┏━━

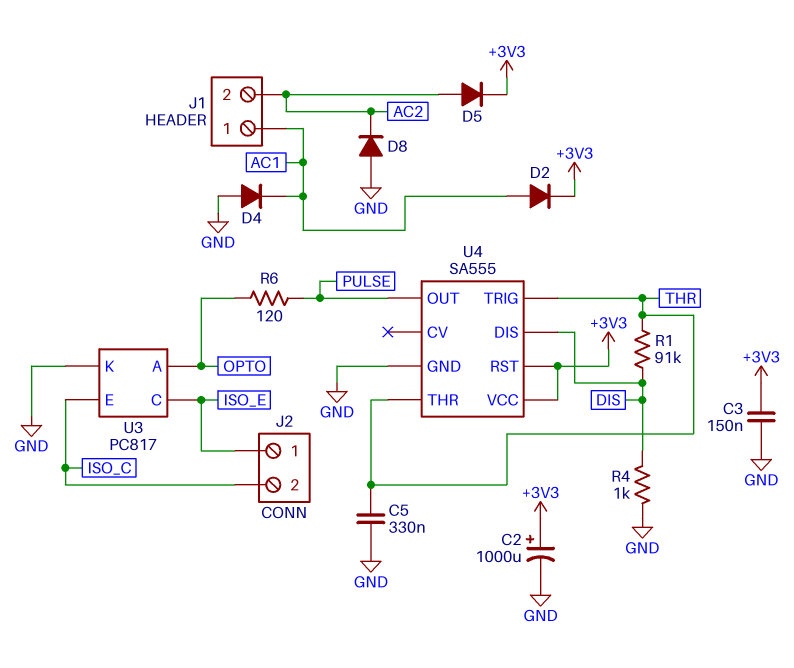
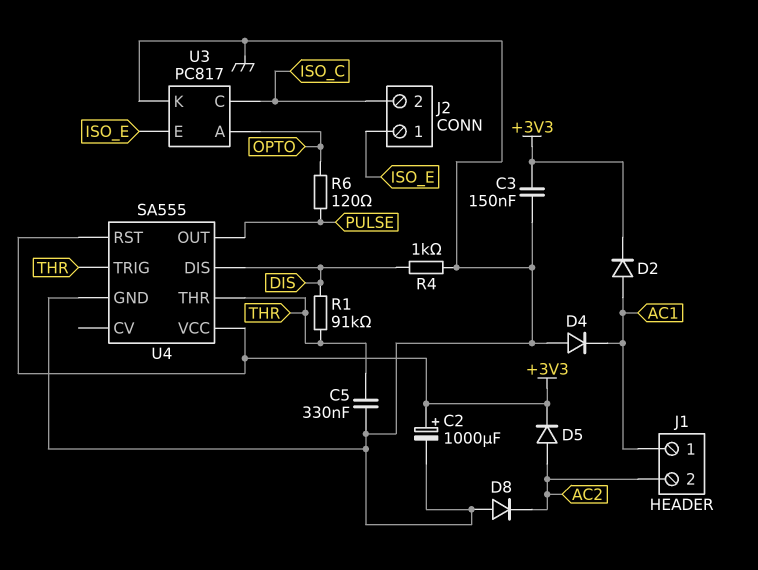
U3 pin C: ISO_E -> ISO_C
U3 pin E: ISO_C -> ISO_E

┗━━
┏━━

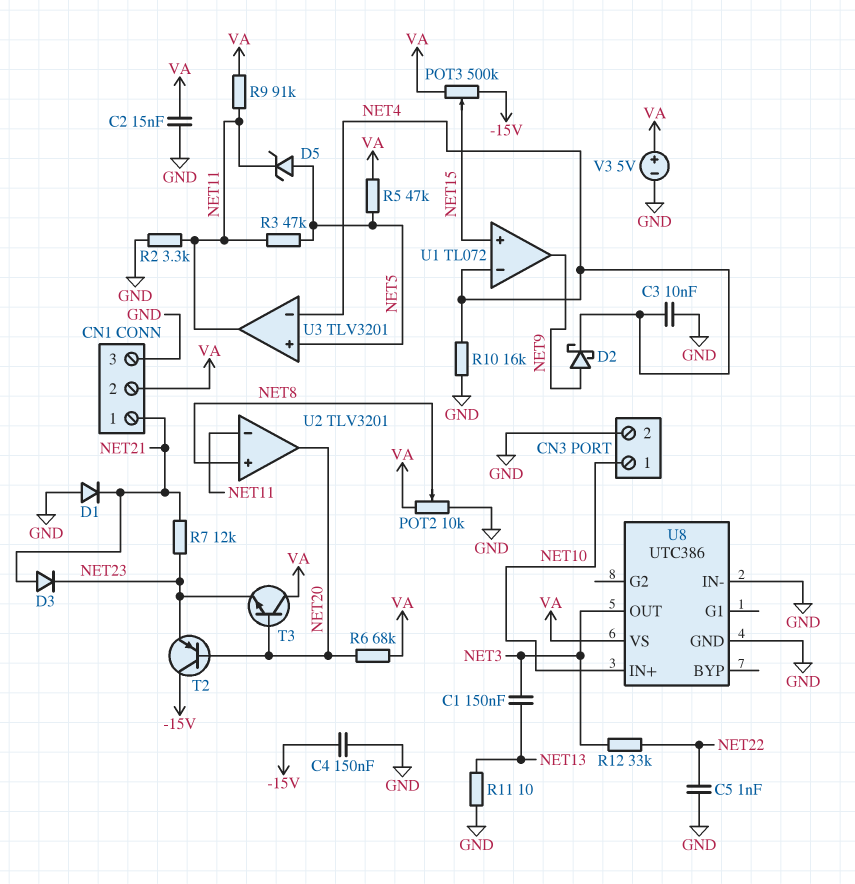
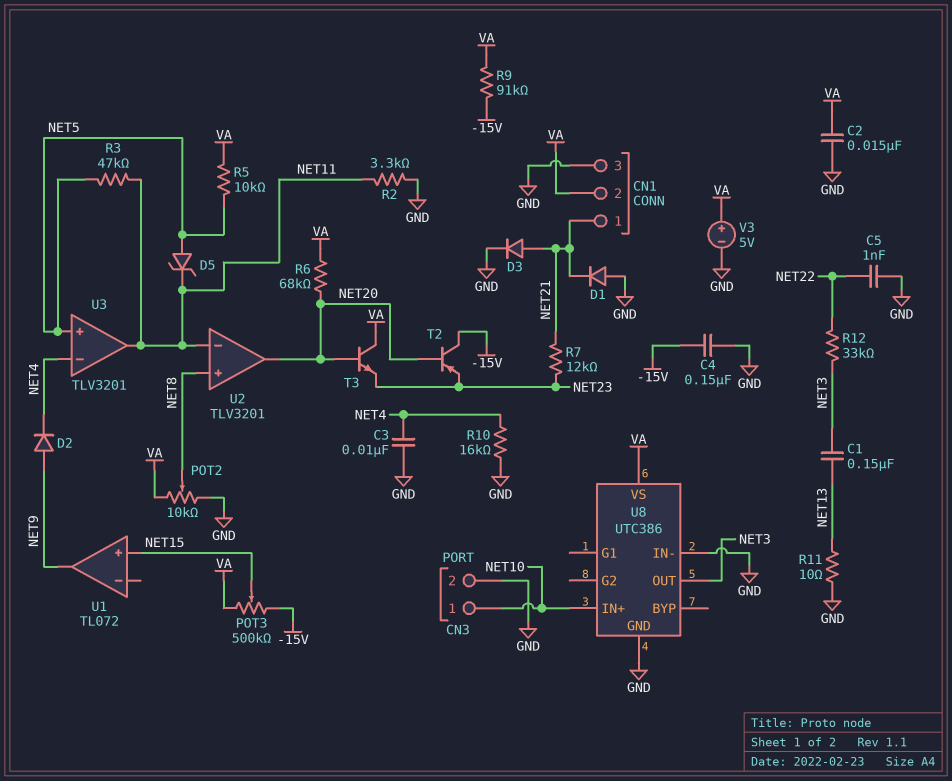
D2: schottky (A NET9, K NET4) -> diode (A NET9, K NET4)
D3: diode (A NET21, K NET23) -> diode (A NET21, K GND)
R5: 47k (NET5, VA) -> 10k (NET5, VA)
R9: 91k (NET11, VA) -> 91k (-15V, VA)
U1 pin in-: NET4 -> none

┗━━
┏━━

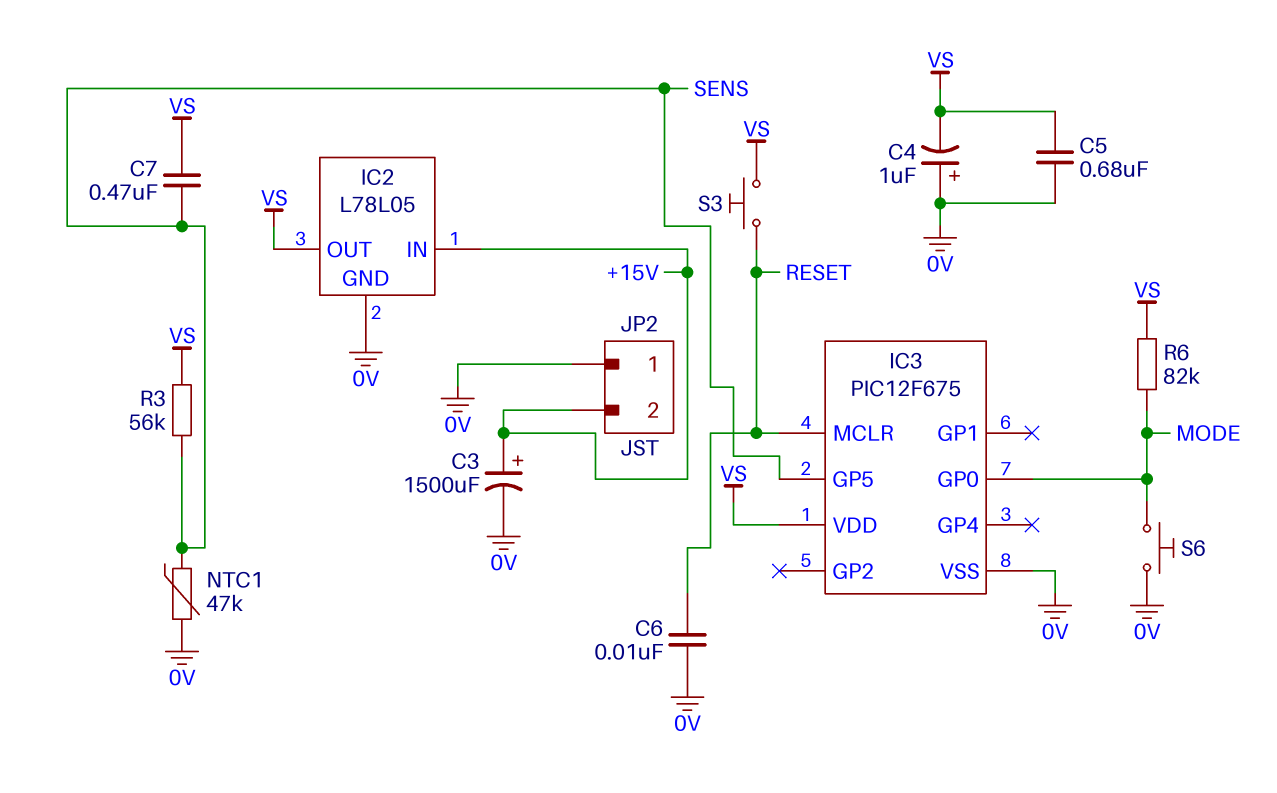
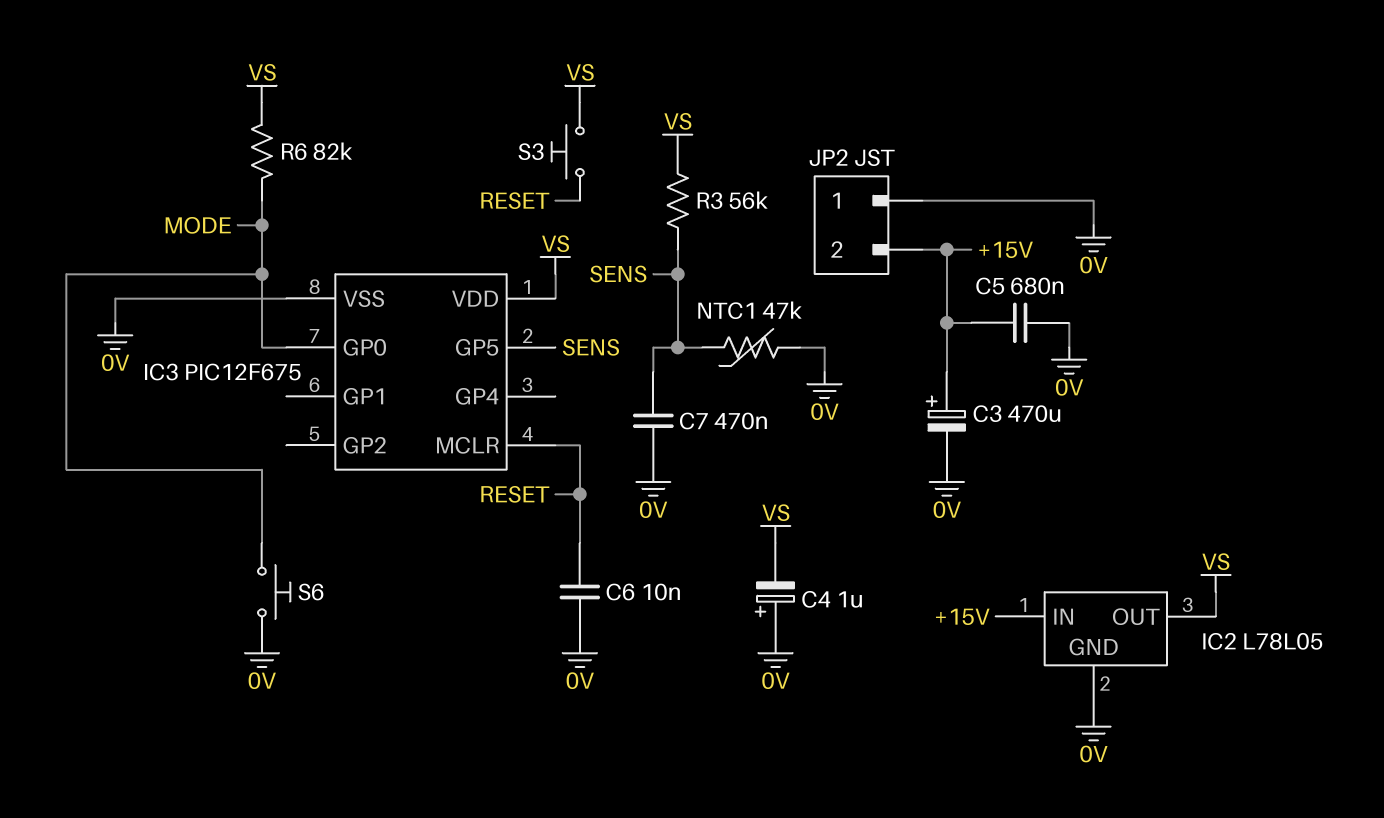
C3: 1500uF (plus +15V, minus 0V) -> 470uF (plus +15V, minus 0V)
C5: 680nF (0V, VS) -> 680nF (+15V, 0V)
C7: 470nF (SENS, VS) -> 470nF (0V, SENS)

┗━━

**What is needed**: Every line of the data above that includes "diode" should be listed.

**Finished exercise**:
D2: schottky (A NET9, K NET4) -> diode (A NET9, K NET4)
D3: diode (A NET21, K NET23) -> diode (A NET21, K GND)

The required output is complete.